__What is needed__
As an exercise, transcribe the data below in full and exactly, omitting pictures.

__Collected data entries__
________________________________________
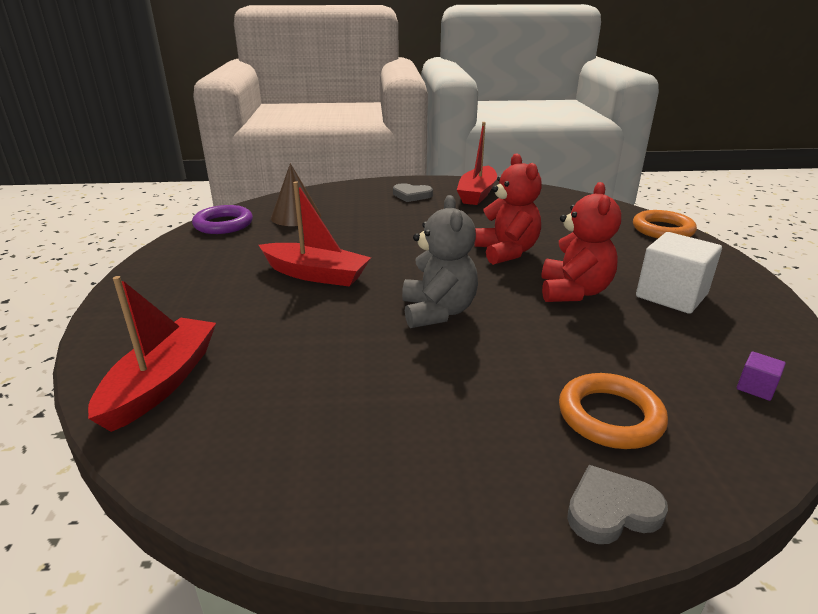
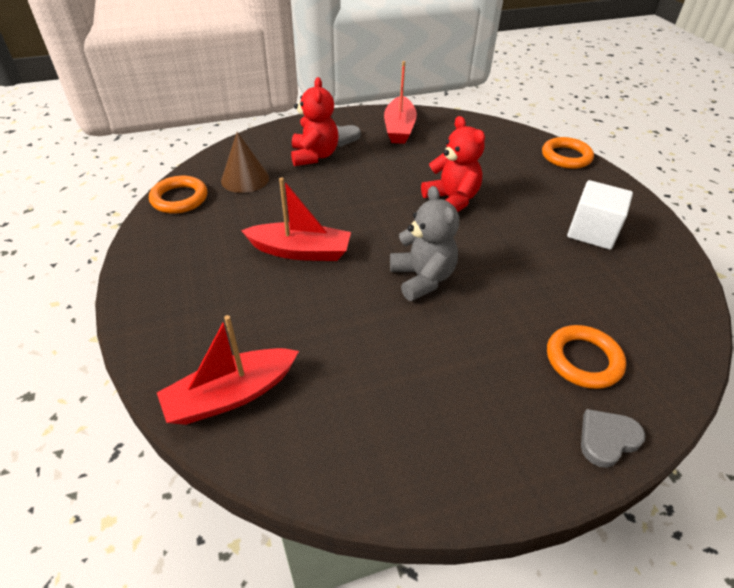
camera: 15 degrees left, 15 degrees up
(162, 382) = (231, 395): red boat -> red boat turned 120 degrees counterclockwise
(223, 224) = (179, 198): purple ring -> orange ring
(573, 292) = (519, 239): red teddy bear -> red teddy bear (314, 156)
(755, 388) = (670, 315): purple cube -> none

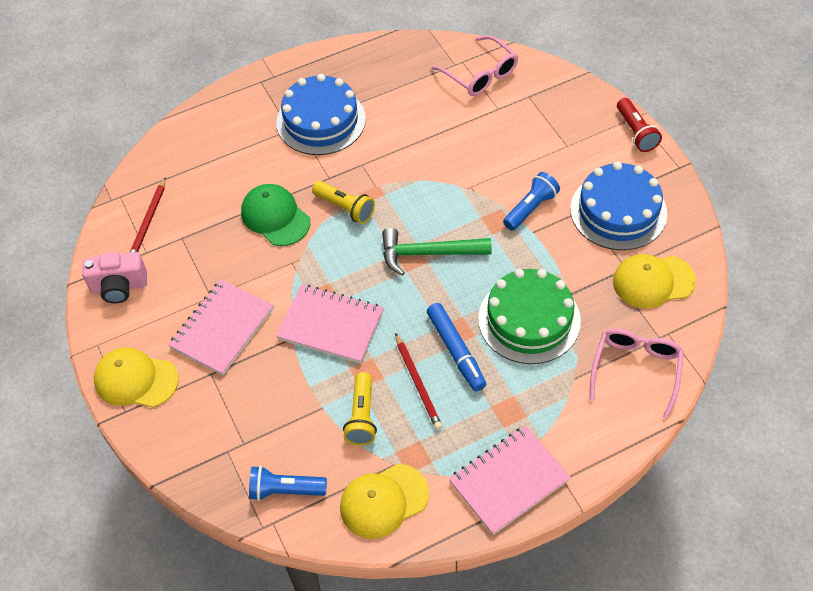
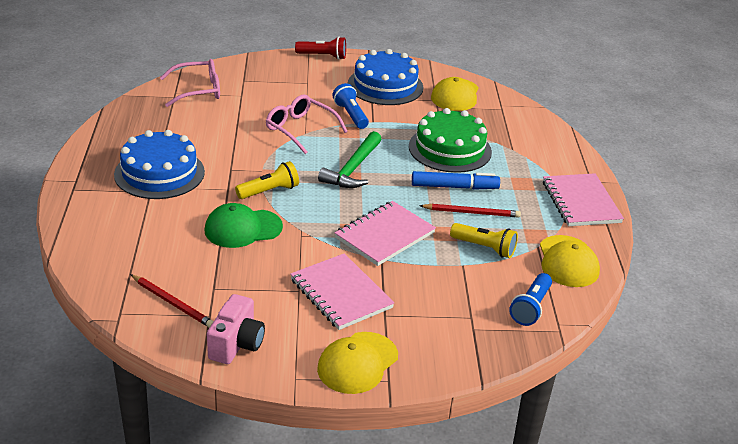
camera: 70 degrees left, 20 degrees down
(636, 370) = (522, 125): pink glasses -> pink glasses (300, 129)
________________________________________
__Response area__
camera: 15 degrees left, 15 degrees up
(162, 382) = (231, 395): red boat -> red boat turned 120 degrees counterclockwise
(223, 224) = (179, 198): purple ring -> orange ring
(573, 292) = (519, 239): red teddy bear -> red teddy bear (314, 156)
(755, 388) = (670, 315): purple cube -> none

camera: 70 degrees left, 20 degrees down
(636, 370) = (522, 125): pink glasses -> pink glasses (300, 129)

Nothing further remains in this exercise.